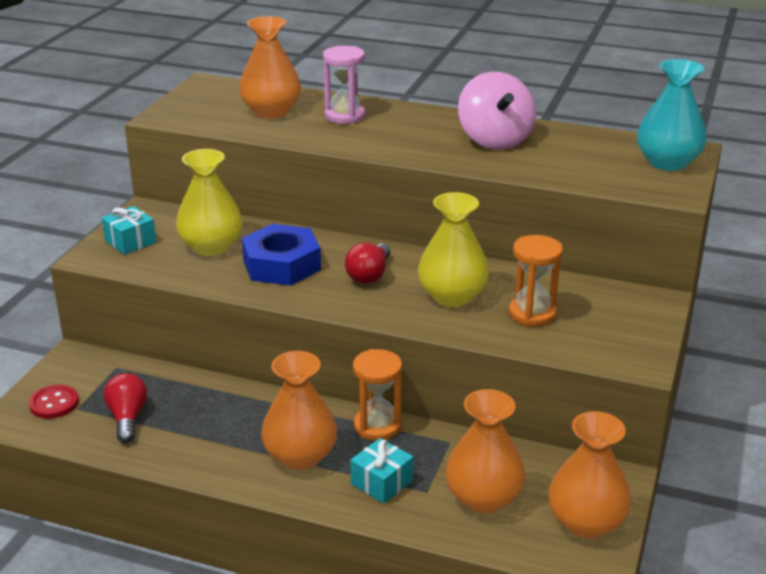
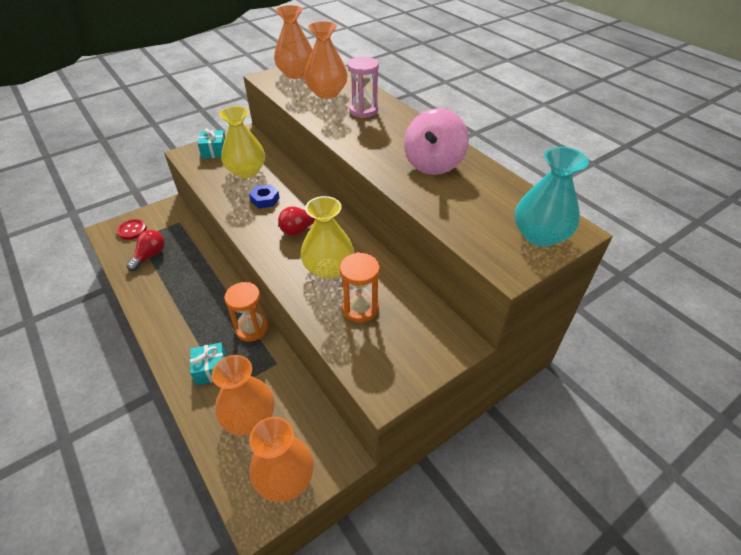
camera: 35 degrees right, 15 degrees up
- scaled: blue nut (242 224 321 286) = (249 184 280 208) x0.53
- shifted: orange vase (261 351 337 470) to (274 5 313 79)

■ ■ ■ ■

- **What the task requires**:
Print the lines of the material, exactly and only, from the line that contains "- scaled: blue" down to and including the final line.

- **Task result**:
- scaled: blue nut (242 224 321 286) = (249 184 280 208) x0.53
- shifted: orange vase (261 351 337 470) to (274 5 313 79)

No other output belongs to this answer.